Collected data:
---*---
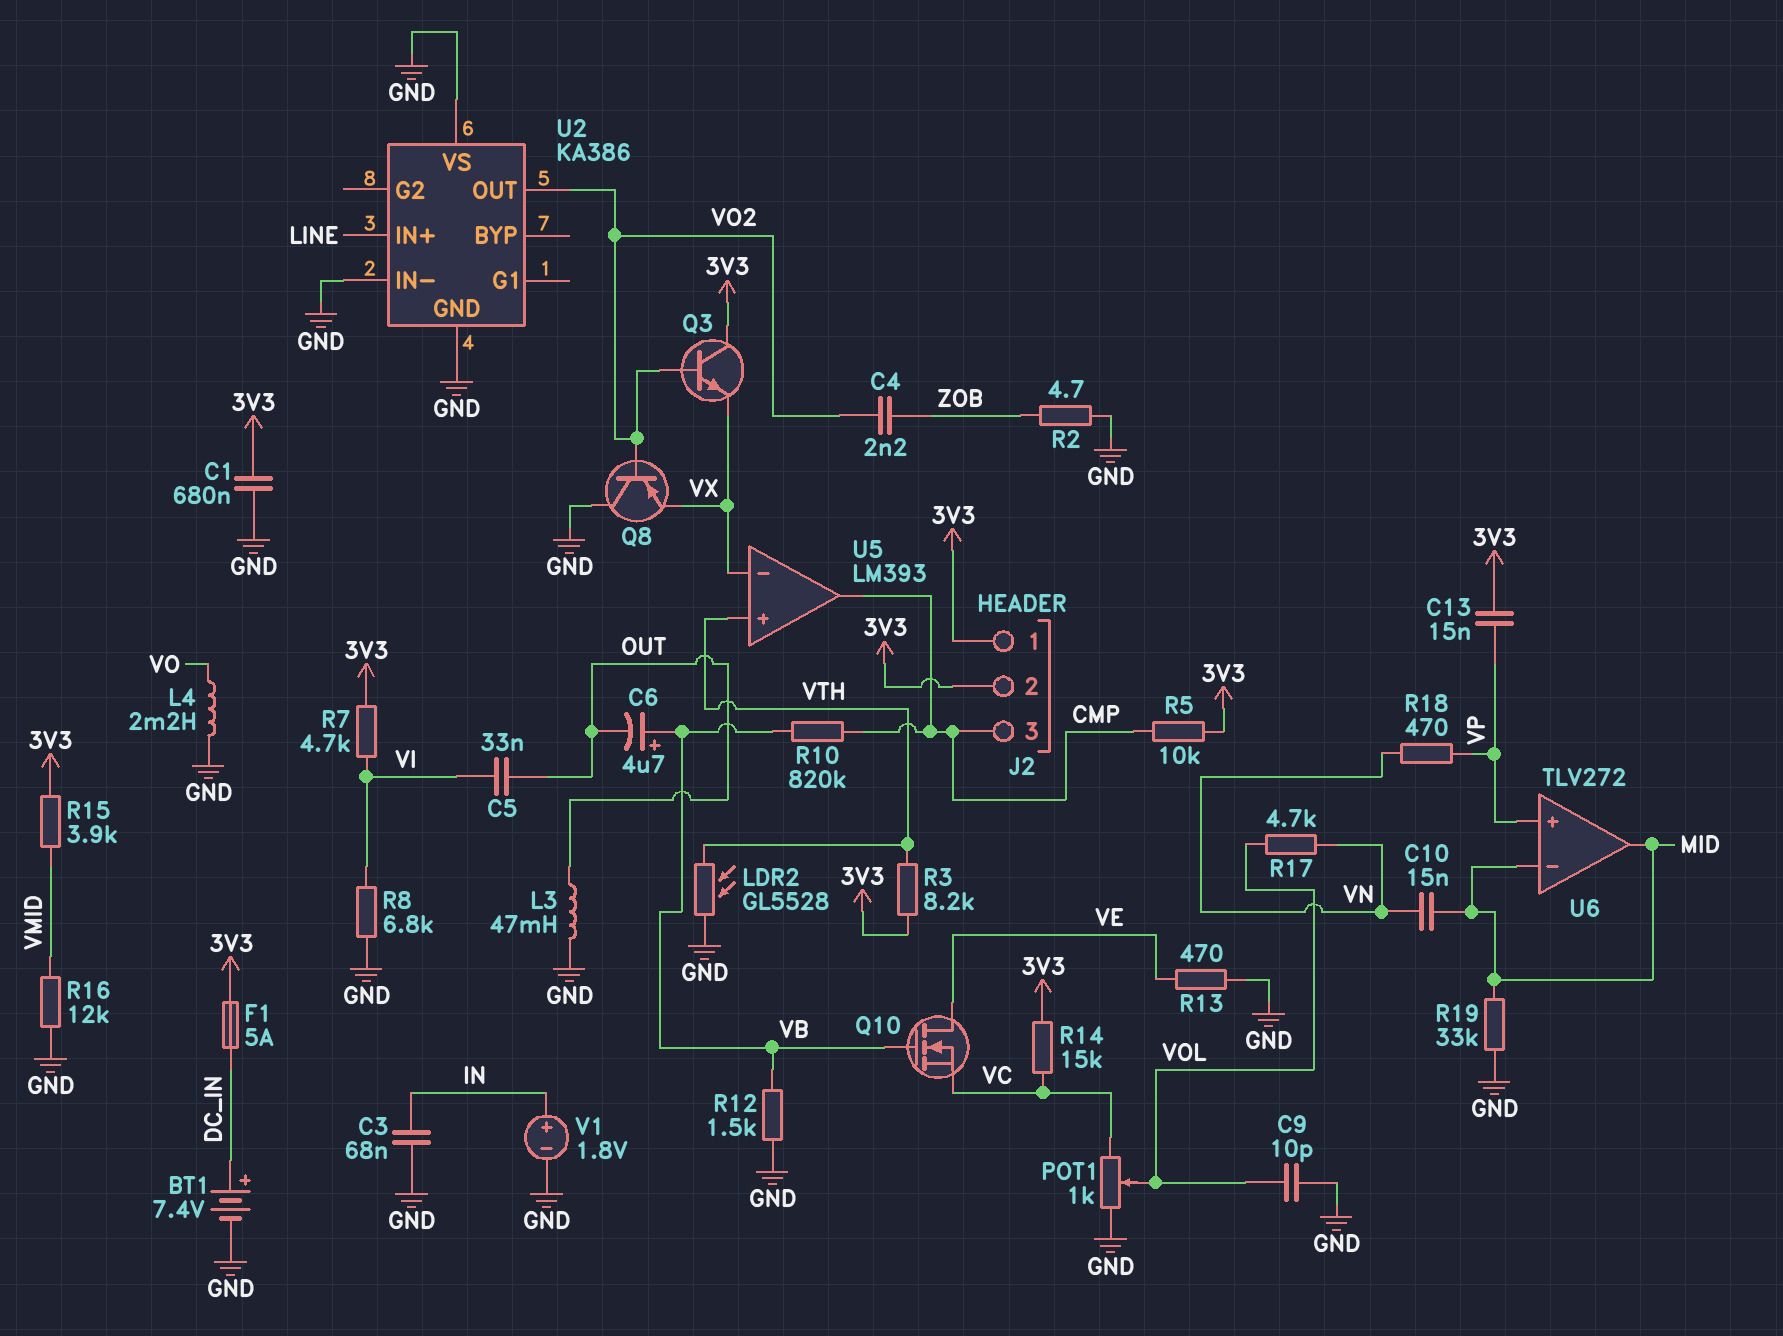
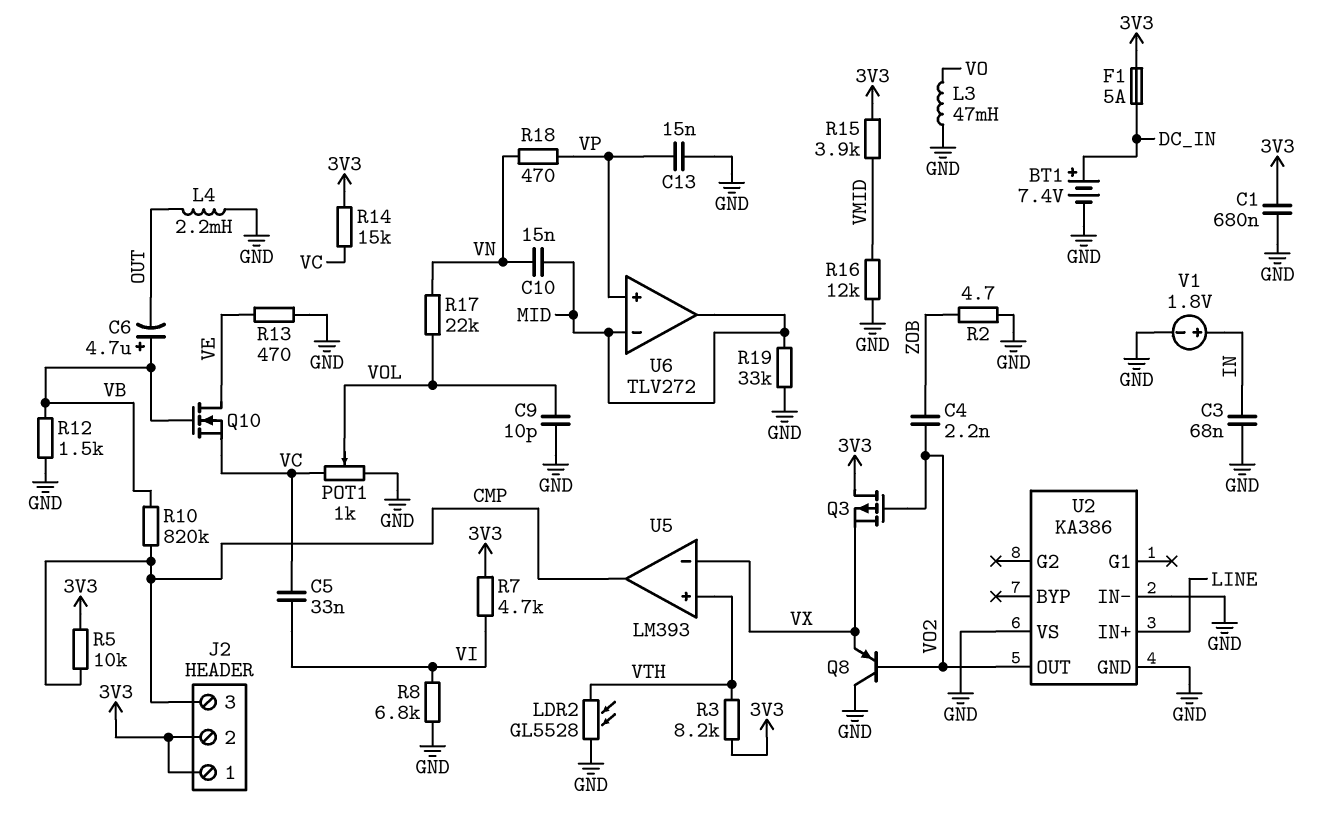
C5: 33nF (OUT, VI) -> 33nF (VC, VI)
C13: 15nF (3V3, VP) -> 15nF (GND, VP)
L3: 47mH (GND, OUT) -> 47mH (GND, VO)
L4: 2.2mH (GND, VO) -> 2.2mH (GND, OUT)
Q3: NPN (B VO2, C 3V3, E VX) -> PMOS (G VO2, D 3V3, S VX)
R17: 4.7k (VN, VOL) -> 22k (VN, VOL)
---*---
Work instructions:
Retype each entry above character for character; pictures stay out.

Result of the task:
C5: 33nF (OUT, VI) -> 33nF (VC, VI)
C13: 15nF (3V3, VP) -> 15nF (GND, VP)
L3: 47mH (GND, OUT) -> 47mH (GND, VO)
L4: 2.2mH (GND, VO) -> 2.2mH (GND, OUT)
Q3: NPN (B VO2, C 3V3, E VX) -> PMOS (G VO2, D 3V3, S VX)
R17: 4.7k (VN, VOL) -> 22k (VN, VOL)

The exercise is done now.